● Data to process:
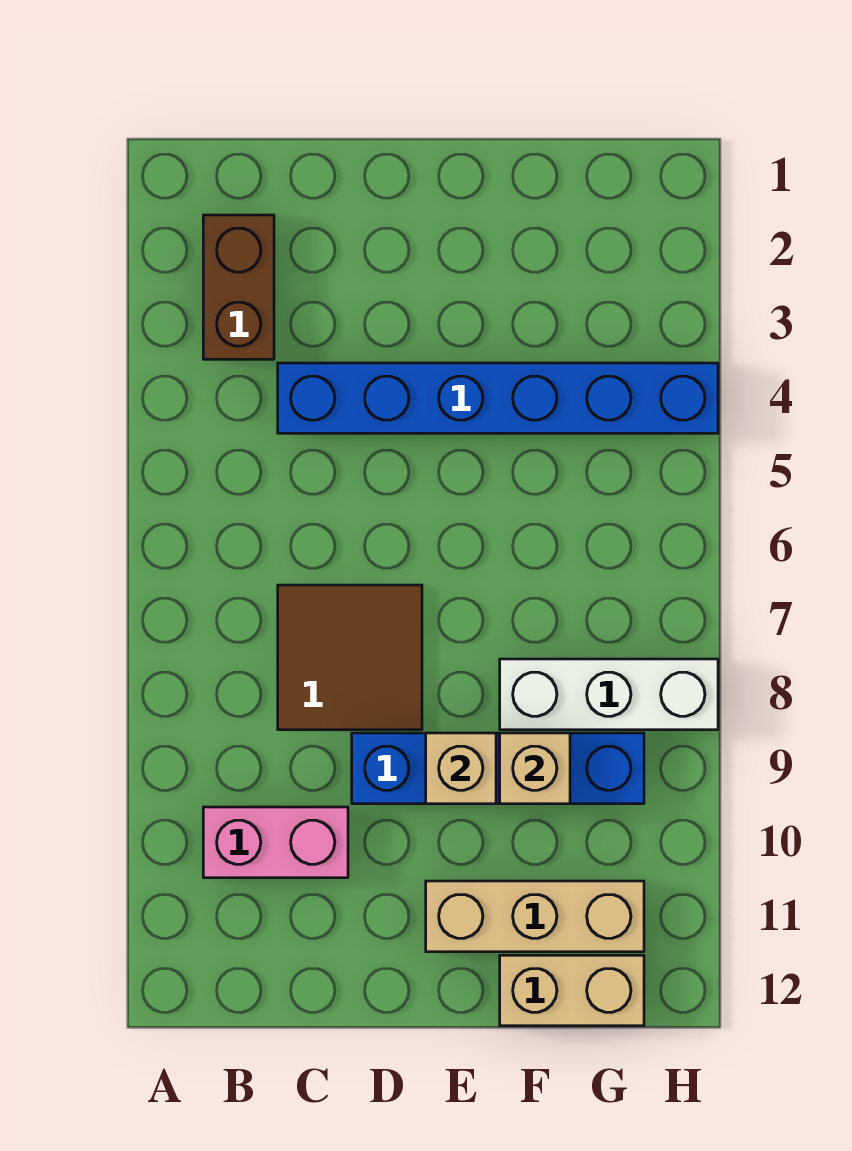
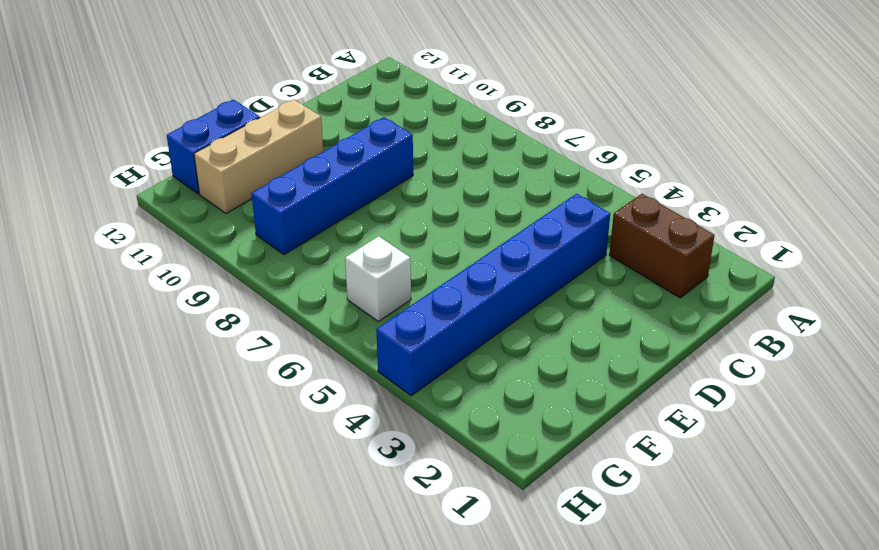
blue brick F12:G12 level 1 -> tan brick F12:G12 level 1
white brick G6 level 1 -> none
none -> pink brick B10:C10 level 1
none -> brown tile C7:D8 level 1

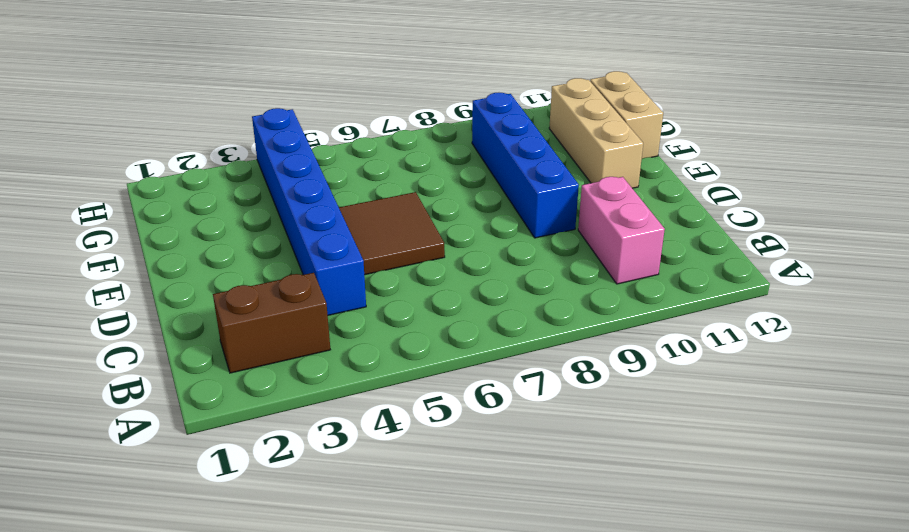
brown tile D5:E6 level 1 -> brown tile C7:D8 level 1
none -> white brick F8:H8 level 1
none -> tan brick E9 level 2

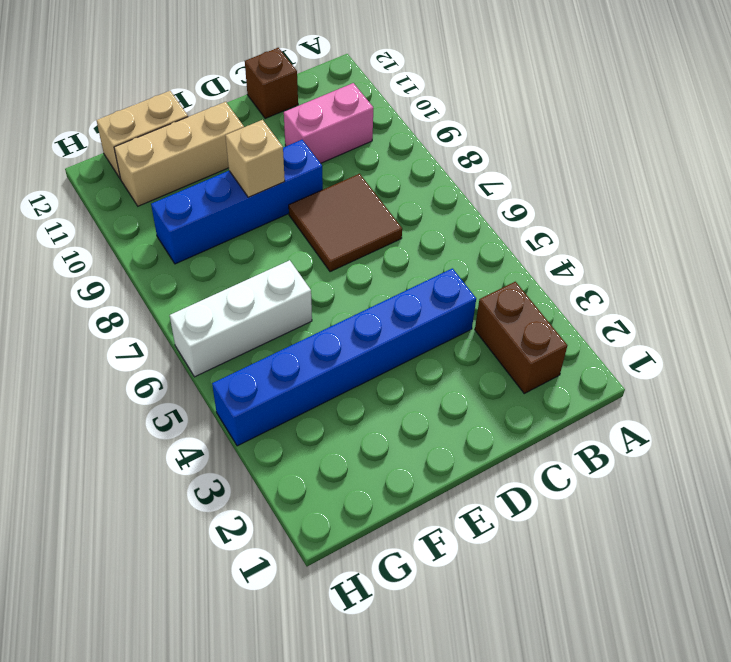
brown brick C12 level 1 -> none
white brick F6:H6 level 1 -> white brick F8:H8 level 1
none -> tan brick F9 level 2

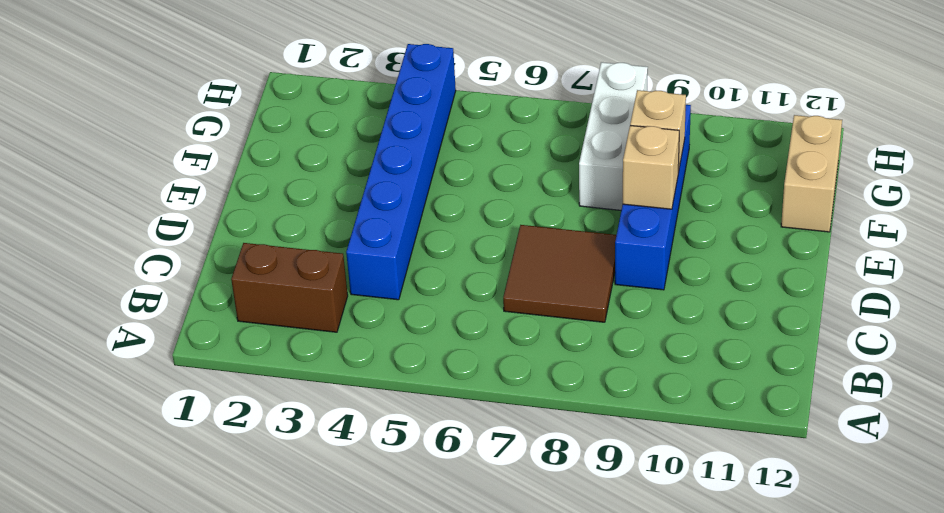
none -> pink brick B10:C10 level 1
none -> tan brick E11:G11 level 1

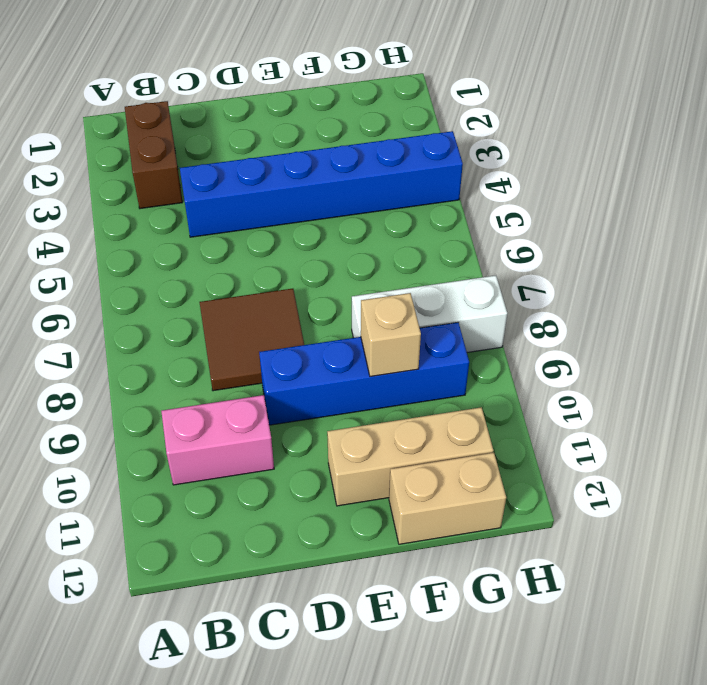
none -> tan brick E9 level 2

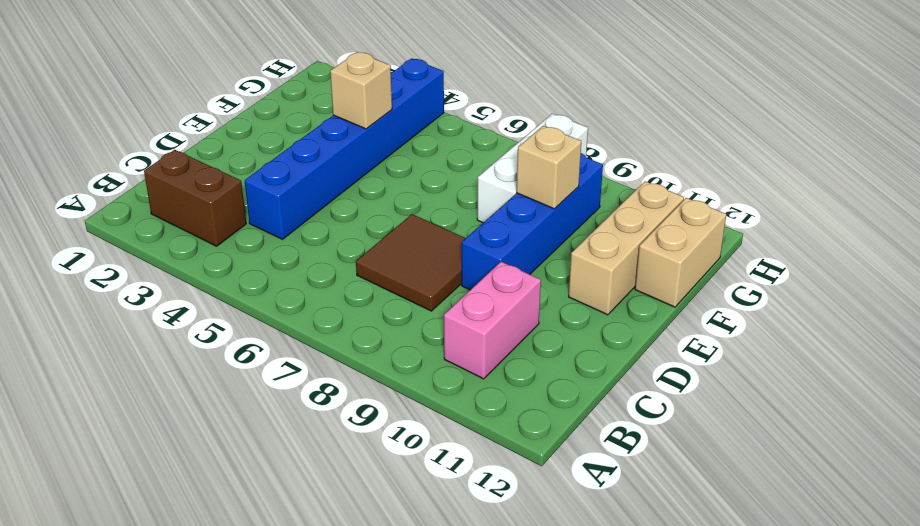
tan brick F4 level 2 -> tan brick E9 level 2

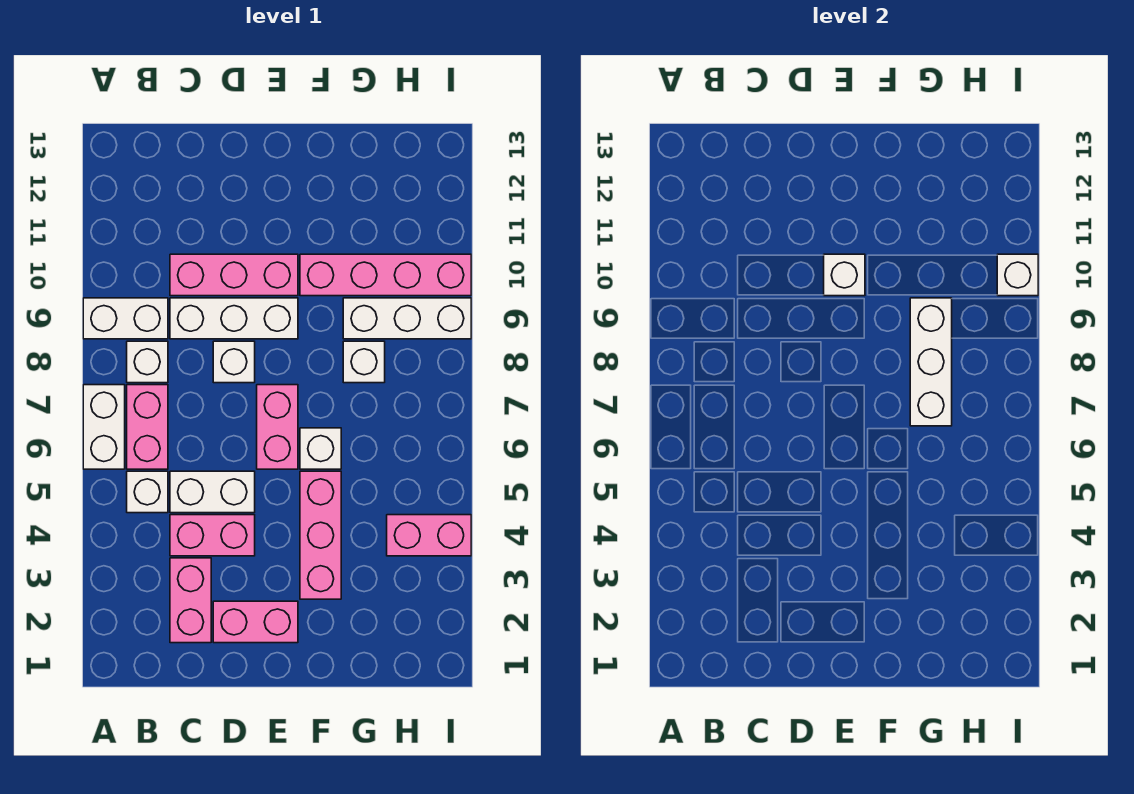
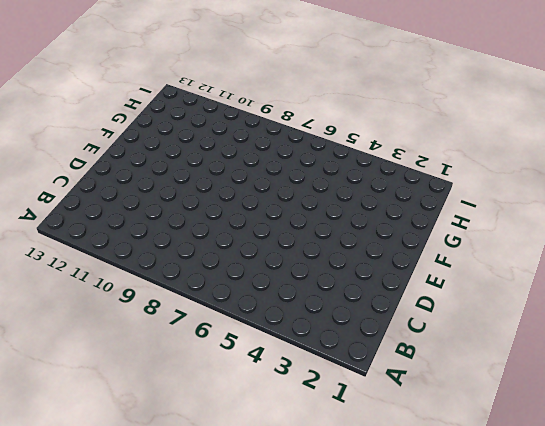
none -> white brick A6:A7 level 1
none -> white brick A9:B9 level 1
none -> white brick B5 level 1

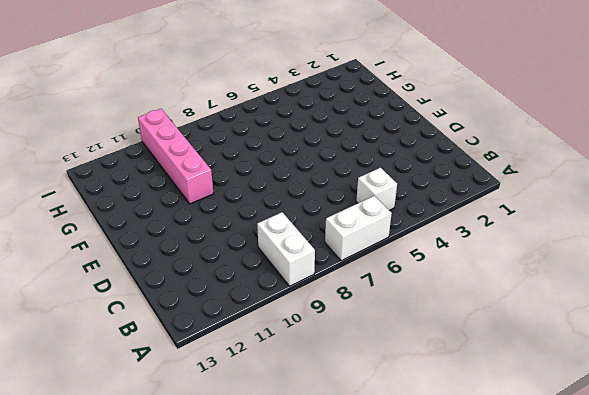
none -> pink brick B6:B7 level 1
none -> white brick B8 level 1
none -> pink brick C2:C3 level 1

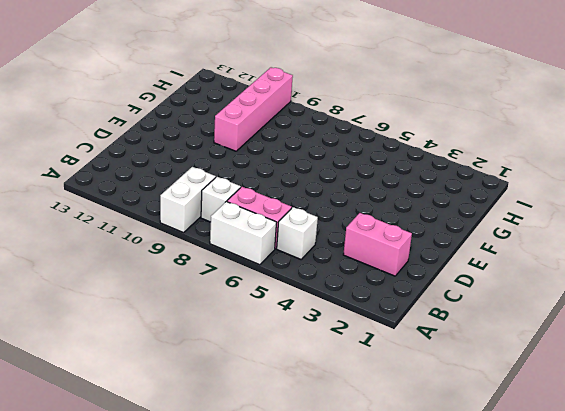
none -> pink brick C4:D4 level 1
none -> white brick C5:D5 level 1
none -> white brick C9:E9 level 1

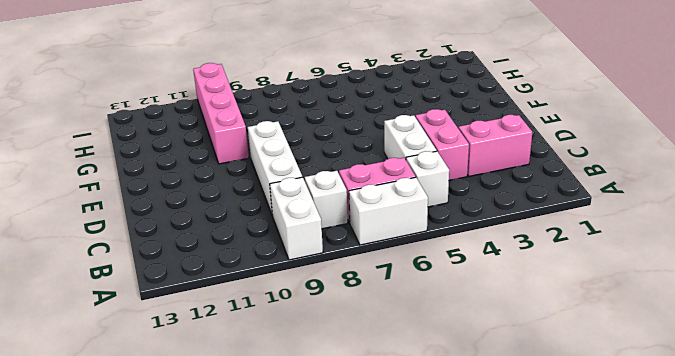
none -> pink brick C10:E10 level 1
none -> pink brick D2:E2 level 1
none -> white brick D8 level 1

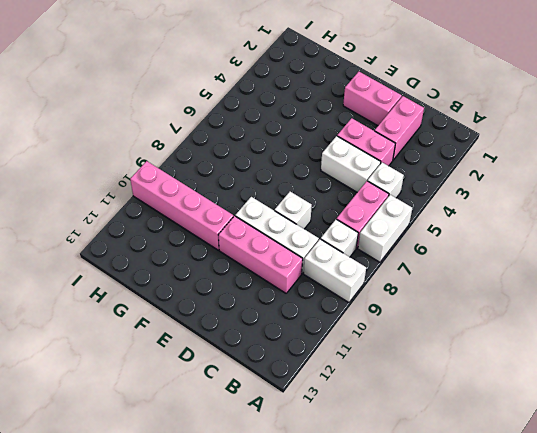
none -> pink brick E6:E7 level 1
none -> pink brick F3:F5 level 1
none -> white brick F6 level 1

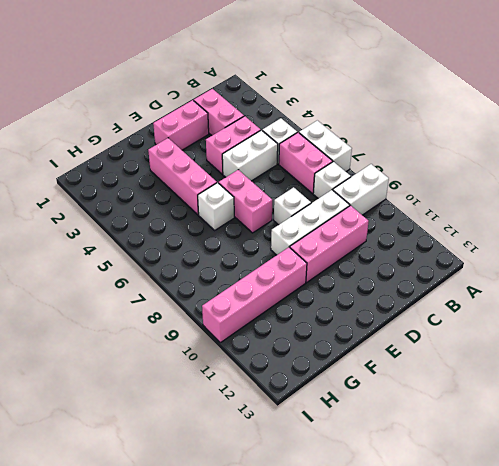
none -> white brick G8 level 1
none -> white brick G9:I9 level 1
none -> pink brick H4:I4 level 1

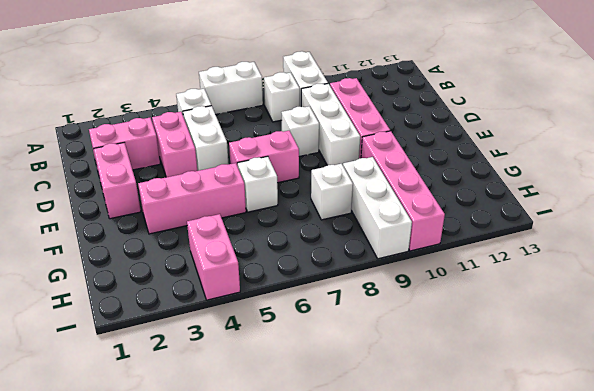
none -> pink brick B6:B7 level 1
none -> white brick E10 level 2
none -> white brick G7:G9 level 2

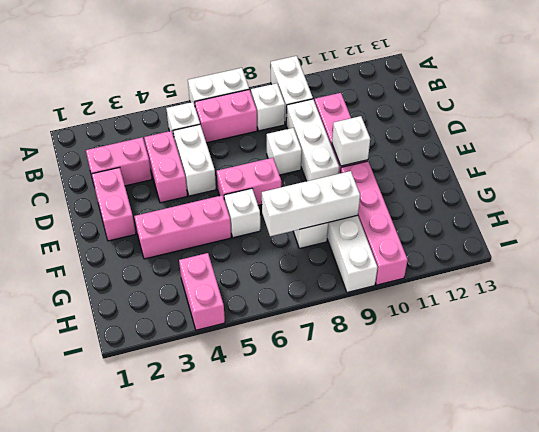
none -> white brick I10 level 2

● Directions:
Say how many lines above include "brown". The number alone is the answer.

● Response below:
3